*** Record set Section Begins ***

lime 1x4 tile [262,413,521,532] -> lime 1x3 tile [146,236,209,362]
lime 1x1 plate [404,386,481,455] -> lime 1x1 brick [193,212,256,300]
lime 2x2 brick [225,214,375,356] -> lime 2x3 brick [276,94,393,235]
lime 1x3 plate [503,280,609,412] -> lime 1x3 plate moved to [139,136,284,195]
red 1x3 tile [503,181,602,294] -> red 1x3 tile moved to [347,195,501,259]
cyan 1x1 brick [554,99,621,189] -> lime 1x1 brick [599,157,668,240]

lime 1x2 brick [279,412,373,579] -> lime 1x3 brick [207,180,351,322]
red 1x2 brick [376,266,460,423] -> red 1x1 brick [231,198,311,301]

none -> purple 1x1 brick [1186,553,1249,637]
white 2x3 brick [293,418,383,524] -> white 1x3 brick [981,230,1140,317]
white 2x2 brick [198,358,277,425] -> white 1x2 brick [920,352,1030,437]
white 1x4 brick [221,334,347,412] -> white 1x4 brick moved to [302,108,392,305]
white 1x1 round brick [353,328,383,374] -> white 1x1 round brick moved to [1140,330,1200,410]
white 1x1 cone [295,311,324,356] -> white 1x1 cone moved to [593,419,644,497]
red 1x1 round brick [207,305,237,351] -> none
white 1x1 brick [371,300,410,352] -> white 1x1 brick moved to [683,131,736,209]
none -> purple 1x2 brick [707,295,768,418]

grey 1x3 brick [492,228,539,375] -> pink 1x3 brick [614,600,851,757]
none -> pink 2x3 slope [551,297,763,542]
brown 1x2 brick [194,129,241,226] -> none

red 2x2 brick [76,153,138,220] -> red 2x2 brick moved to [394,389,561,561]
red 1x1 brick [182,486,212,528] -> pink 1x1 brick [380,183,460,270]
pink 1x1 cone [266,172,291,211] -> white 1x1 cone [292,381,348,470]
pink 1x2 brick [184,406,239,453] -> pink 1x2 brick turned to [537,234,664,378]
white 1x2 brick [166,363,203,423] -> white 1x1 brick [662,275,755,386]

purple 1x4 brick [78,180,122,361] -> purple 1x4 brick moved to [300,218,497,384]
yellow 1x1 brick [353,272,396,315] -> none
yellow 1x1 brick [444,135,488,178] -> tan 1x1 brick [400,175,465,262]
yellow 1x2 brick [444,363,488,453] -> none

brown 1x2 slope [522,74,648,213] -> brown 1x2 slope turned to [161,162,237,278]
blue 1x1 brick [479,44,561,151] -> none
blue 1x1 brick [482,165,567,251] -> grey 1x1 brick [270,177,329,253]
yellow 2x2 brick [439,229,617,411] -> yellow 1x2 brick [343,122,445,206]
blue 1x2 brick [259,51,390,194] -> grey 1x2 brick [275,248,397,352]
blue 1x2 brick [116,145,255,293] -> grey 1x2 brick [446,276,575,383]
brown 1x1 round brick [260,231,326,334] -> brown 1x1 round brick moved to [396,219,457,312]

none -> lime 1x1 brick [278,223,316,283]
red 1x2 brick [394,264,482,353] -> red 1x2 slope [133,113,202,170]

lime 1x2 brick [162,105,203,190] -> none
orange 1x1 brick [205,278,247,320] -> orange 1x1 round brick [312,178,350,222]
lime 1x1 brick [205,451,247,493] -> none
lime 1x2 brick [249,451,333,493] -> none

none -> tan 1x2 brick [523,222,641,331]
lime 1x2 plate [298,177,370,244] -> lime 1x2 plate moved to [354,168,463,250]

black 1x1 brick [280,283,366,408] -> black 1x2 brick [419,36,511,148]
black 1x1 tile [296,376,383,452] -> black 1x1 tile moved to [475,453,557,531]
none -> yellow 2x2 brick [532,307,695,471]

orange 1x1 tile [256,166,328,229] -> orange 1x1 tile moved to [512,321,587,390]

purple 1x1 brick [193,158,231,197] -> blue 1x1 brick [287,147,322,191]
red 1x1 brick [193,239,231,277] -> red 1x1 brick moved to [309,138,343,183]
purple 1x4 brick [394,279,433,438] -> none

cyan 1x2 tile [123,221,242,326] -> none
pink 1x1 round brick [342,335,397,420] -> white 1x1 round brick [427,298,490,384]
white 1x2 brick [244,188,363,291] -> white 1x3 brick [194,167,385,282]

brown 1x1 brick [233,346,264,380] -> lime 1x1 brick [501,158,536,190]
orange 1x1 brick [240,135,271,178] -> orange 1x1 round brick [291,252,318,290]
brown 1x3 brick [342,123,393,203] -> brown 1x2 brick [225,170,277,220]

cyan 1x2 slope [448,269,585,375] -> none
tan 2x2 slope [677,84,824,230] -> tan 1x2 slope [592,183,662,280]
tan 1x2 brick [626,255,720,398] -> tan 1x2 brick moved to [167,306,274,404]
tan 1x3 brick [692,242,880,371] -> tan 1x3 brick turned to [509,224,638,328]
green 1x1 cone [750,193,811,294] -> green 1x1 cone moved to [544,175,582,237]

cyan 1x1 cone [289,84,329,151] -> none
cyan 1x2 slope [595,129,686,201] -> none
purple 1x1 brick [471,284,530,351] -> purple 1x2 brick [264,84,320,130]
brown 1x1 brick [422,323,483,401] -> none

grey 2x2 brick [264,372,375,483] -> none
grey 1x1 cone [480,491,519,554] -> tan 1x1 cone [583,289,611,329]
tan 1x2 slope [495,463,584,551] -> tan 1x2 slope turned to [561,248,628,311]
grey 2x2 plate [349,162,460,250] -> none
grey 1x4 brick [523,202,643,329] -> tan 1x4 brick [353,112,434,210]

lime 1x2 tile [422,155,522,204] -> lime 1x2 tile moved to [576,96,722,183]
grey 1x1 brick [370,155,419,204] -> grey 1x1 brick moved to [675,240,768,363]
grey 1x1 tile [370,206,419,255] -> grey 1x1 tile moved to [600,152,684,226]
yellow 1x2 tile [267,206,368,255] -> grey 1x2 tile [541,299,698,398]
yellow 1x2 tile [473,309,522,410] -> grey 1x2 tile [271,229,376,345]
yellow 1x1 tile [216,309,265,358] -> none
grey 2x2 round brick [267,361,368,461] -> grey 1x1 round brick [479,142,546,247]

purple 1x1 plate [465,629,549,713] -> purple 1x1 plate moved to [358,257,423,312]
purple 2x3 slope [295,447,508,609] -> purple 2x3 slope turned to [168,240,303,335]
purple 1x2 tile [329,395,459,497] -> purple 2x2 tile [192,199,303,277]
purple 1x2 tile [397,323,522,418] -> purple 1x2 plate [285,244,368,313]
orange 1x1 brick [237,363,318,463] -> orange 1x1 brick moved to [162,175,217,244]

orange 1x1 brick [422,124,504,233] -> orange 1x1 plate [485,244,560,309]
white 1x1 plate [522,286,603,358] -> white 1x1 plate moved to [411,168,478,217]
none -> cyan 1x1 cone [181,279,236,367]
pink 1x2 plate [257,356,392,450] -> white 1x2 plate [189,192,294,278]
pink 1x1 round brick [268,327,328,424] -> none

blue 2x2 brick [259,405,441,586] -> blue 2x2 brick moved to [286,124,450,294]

*** Record set Section Ends ***

» Assignment: Across the whole listing, show each line where the word "cyan" occurs.

» Written solution:
cyan 1x1 brick [554,99,621,189] -> lime 1x1 brick [599,157,668,240]
cyan 1x2 tile [123,221,242,326] -> none
cyan 1x2 slope [448,269,585,375] -> none
cyan 1x1 cone [289,84,329,151] -> none
cyan 1x2 slope [595,129,686,201] -> none
none -> cyan 1x1 cone [181,279,236,367]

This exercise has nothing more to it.